Source material
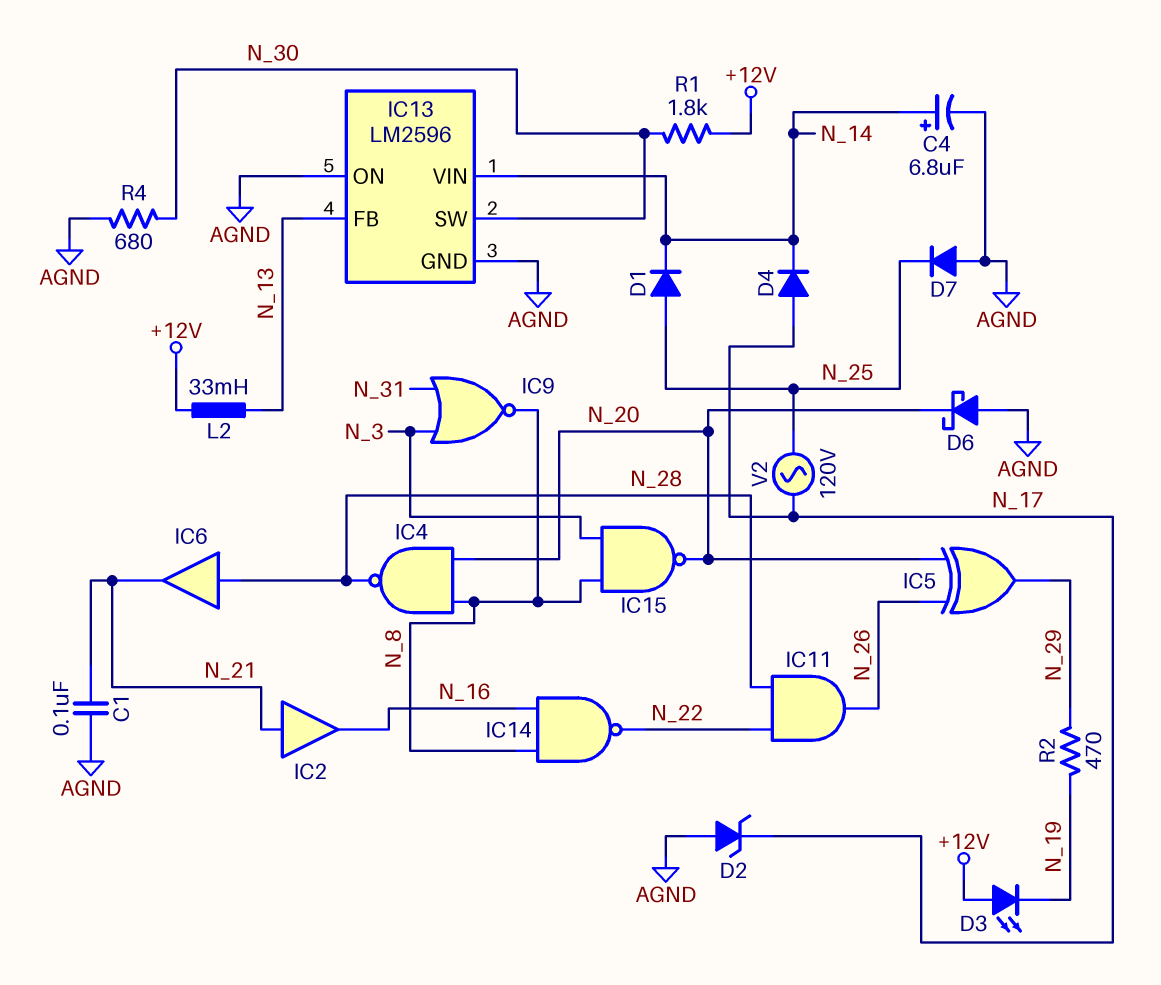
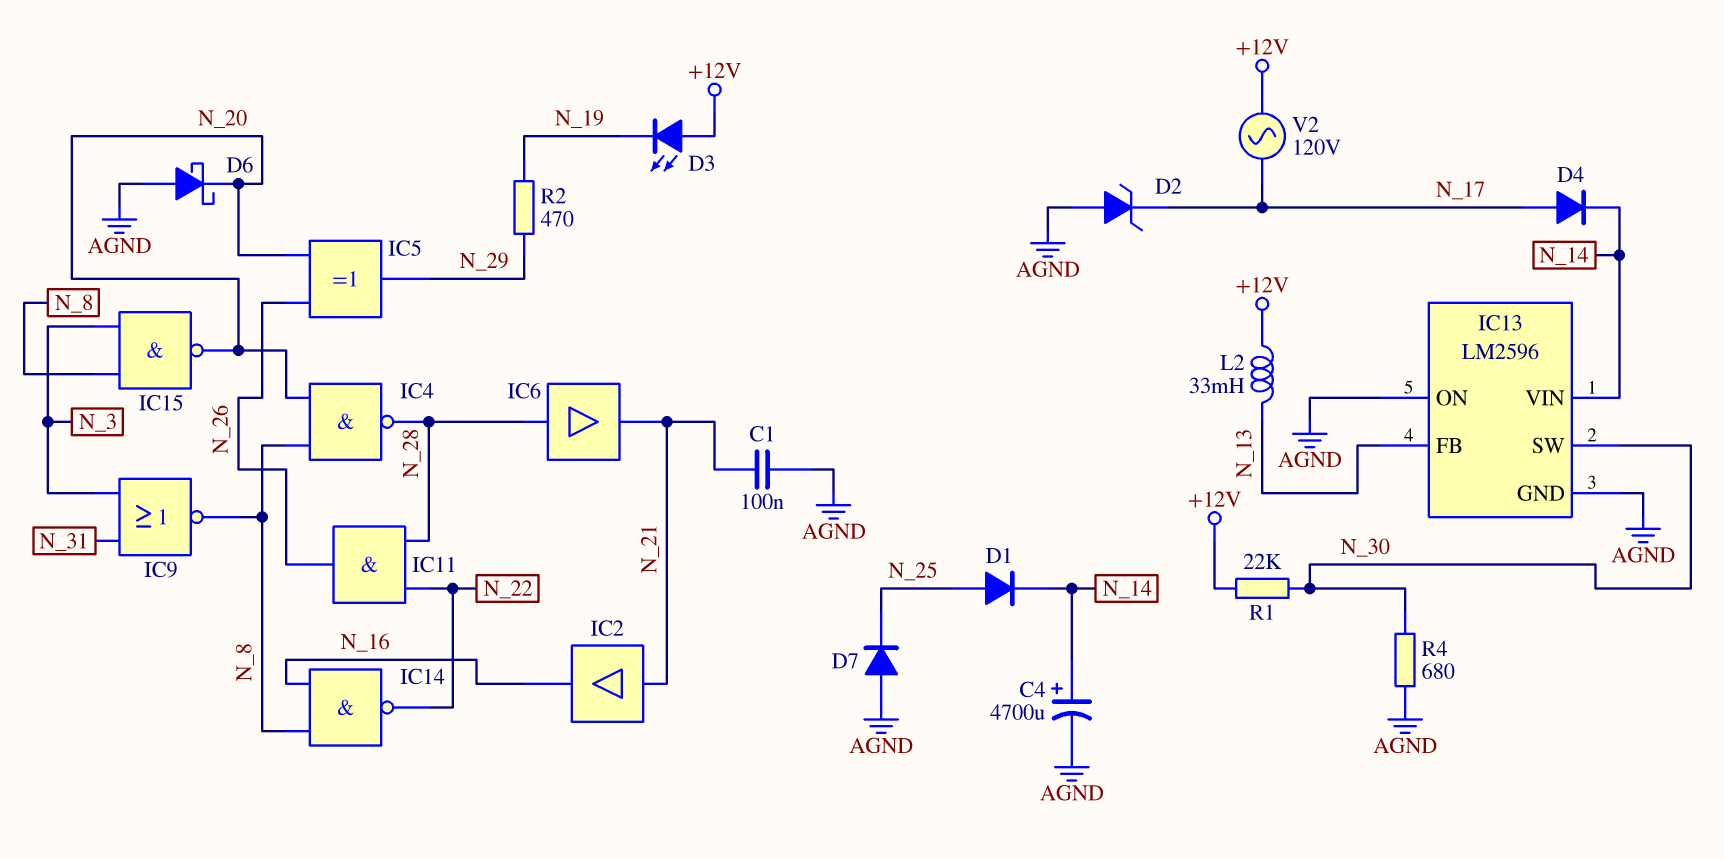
C4: 6.8uF (plus N_14, minus AGND) -> 4700uF (plus N_14, minus AGND)
R1: 1.8k (+12V, N_30) -> 22k (+12V, N_30)
V2: AC 120V (N_17, N_25) -> AC 120V (+12V, N_17)

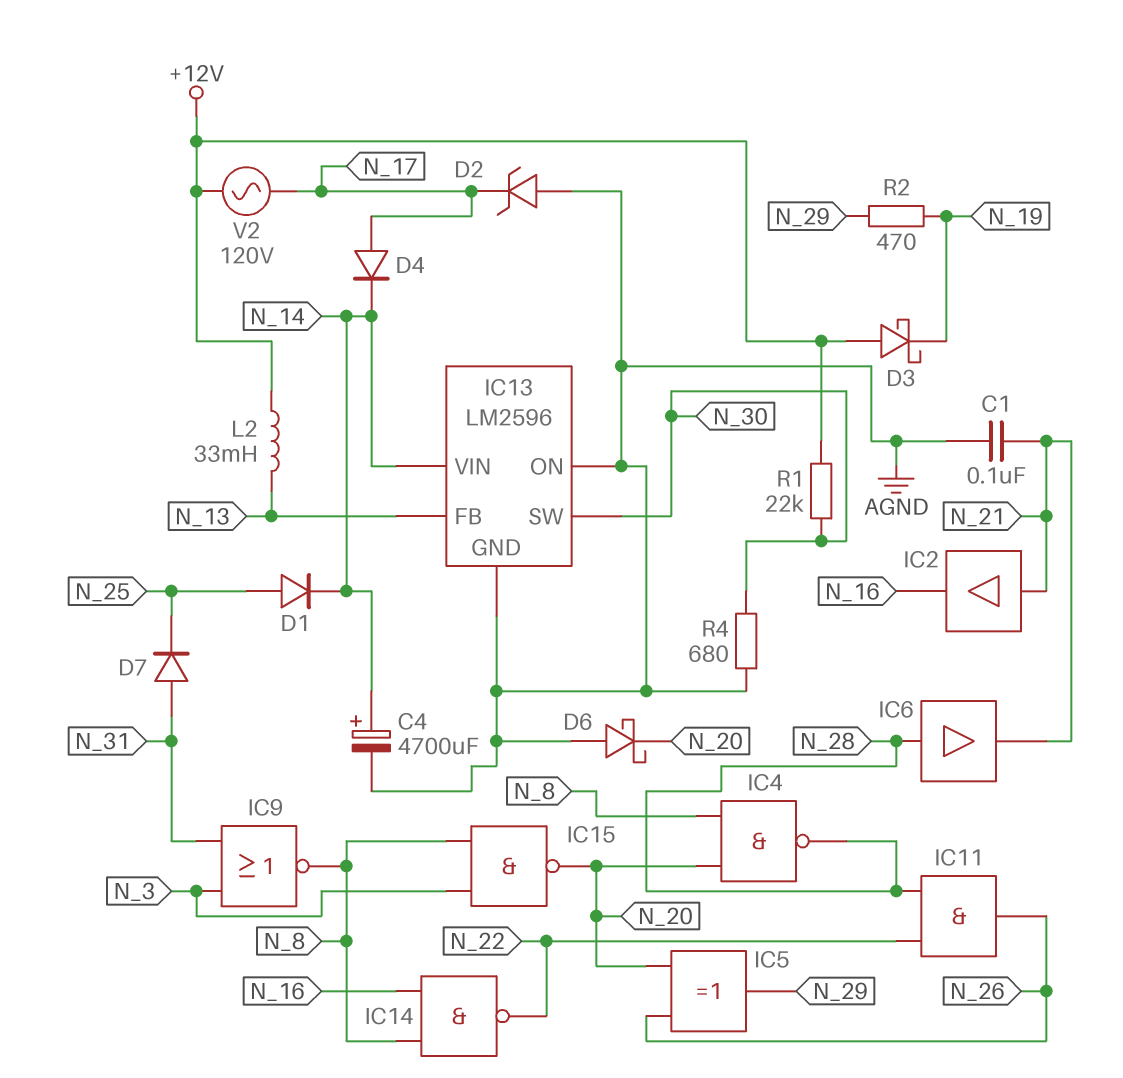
D3: LED (A +12V, K N_19) -> schottky (A +12V, K N_19)
D7: diode (A AGND, K N_25) -> diode (A N_31, K N_25)

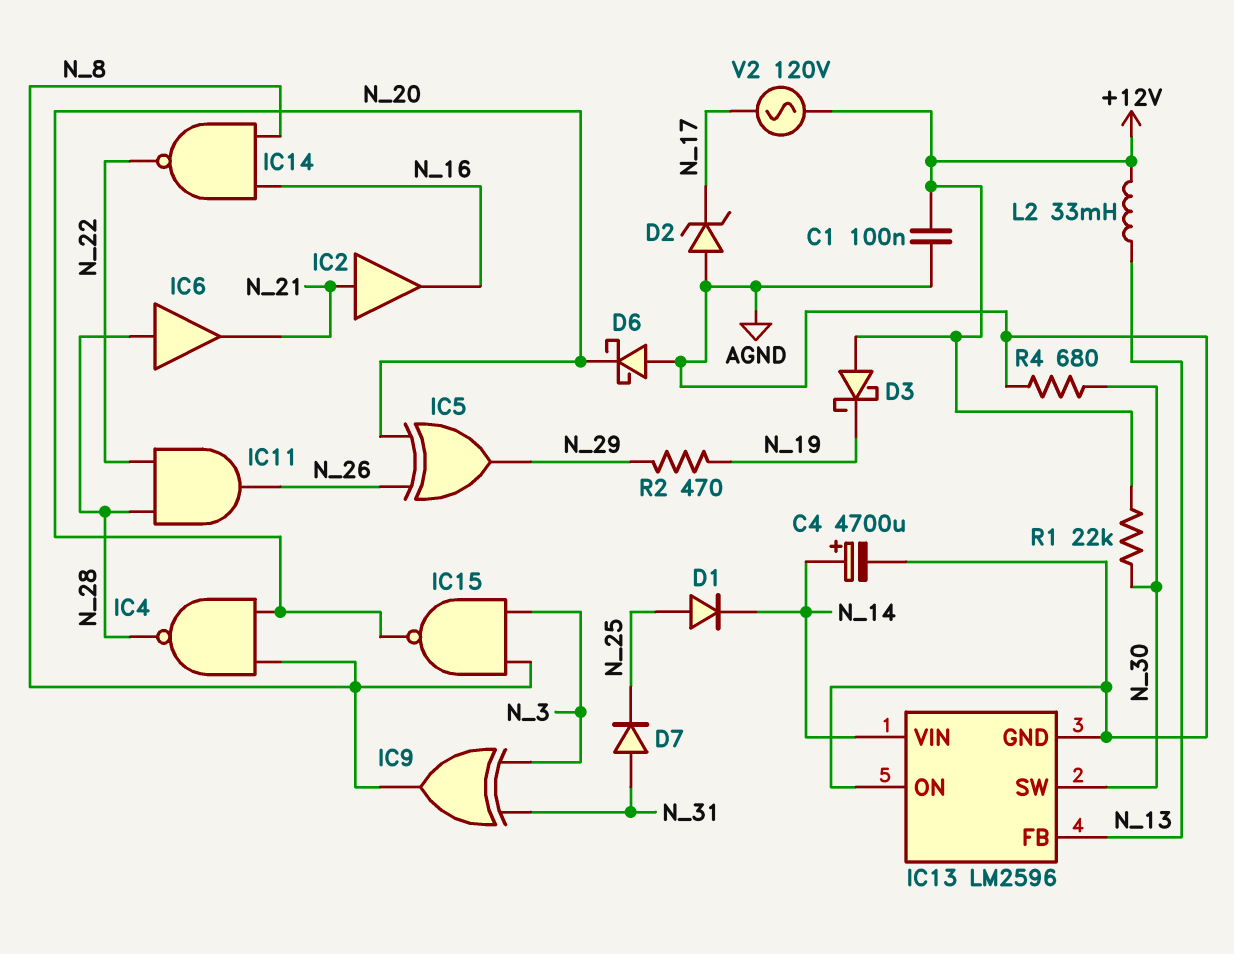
C1: 100nF (AGND, N_21) -> 100nF (+12V, AGND)
D4: diode (A N_17, K N_14) -> none
IC9: NOR (in N_3, in N_31, out N_8) -> XOR (in N_3, in N_31, out N_8)

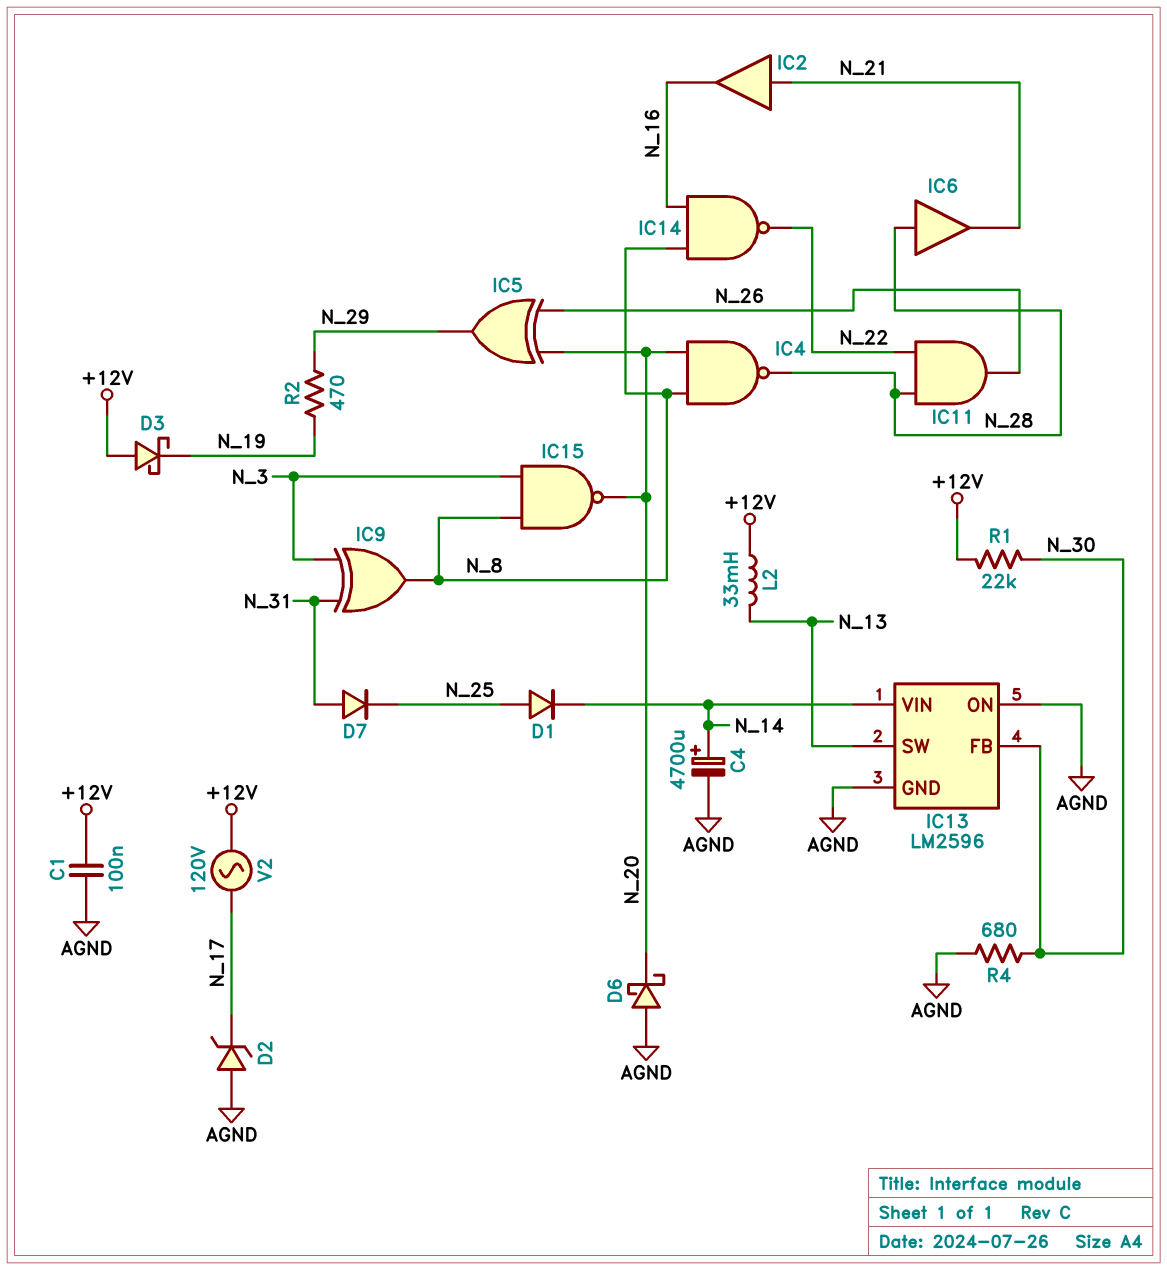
IC13 pin FB: N_13 -> N_30
IC13 pin SW: N_30 -> N_13

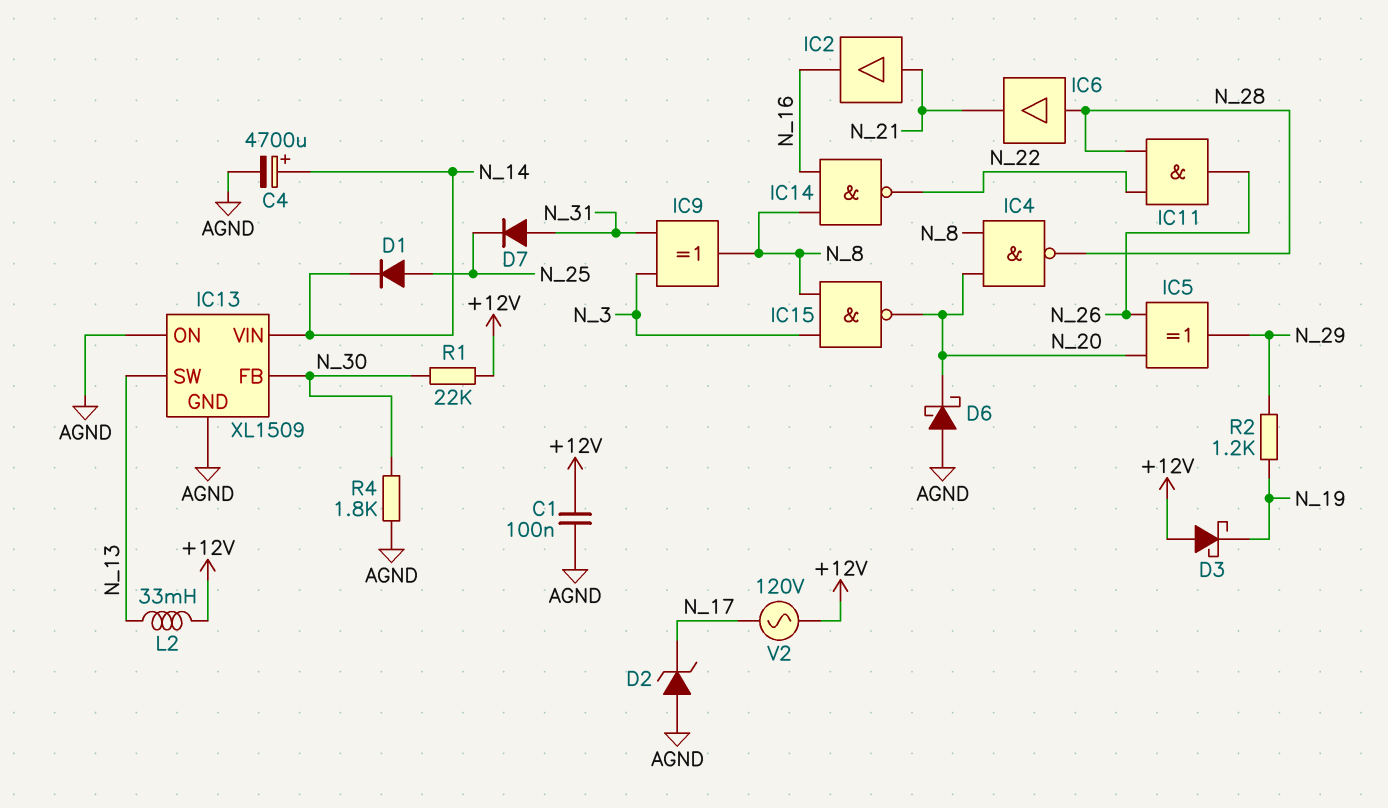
IC13: LM2596 -> XL1509
R2: 470 (N_19, N_29) -> 1.2k (N_19, N_29)
R4: 680 (AGND, N_30) -> 1.8k (AGND, N_30)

Task objective
With the images excluded, reproduce the data above precisely as written.

Result of the task
C4: 6.8uF (plus N_14, minus AGND) -> 4700uF (plus N_14, minus AGND)
R1: 1.8k (+12V, N_30) -> 22k (+12V, N_30)
V2: AC 120V (N_17, N_25) -> AC 120V (+12V, N_17)

D3: LED (A +12V, K N_19) -> schottky (A +12V, K N_19)
D7: diode (A AGND, K N_25) -> diode (A N_31, K N_25)

C1: 100nF (AGND, N_21) -> 100nF (+12V, AGND)
D4: diode (A N_17, K N_14) -> none
IC9: NOR (in N_3, in N_31, out N_8) -> XOR (in N_3, in N_31, out N_8)

IC13 pin FB: N_13 -> N_30
IC13 pin SW: N_30 -> N_13

IC13: LM2596 -> XL1509
R2: 470 (N_19, N_29) -> 1.2k (N_19, N_29)
R4: 680 (AGND, N_30) -> 1.8k (AGND, N_30)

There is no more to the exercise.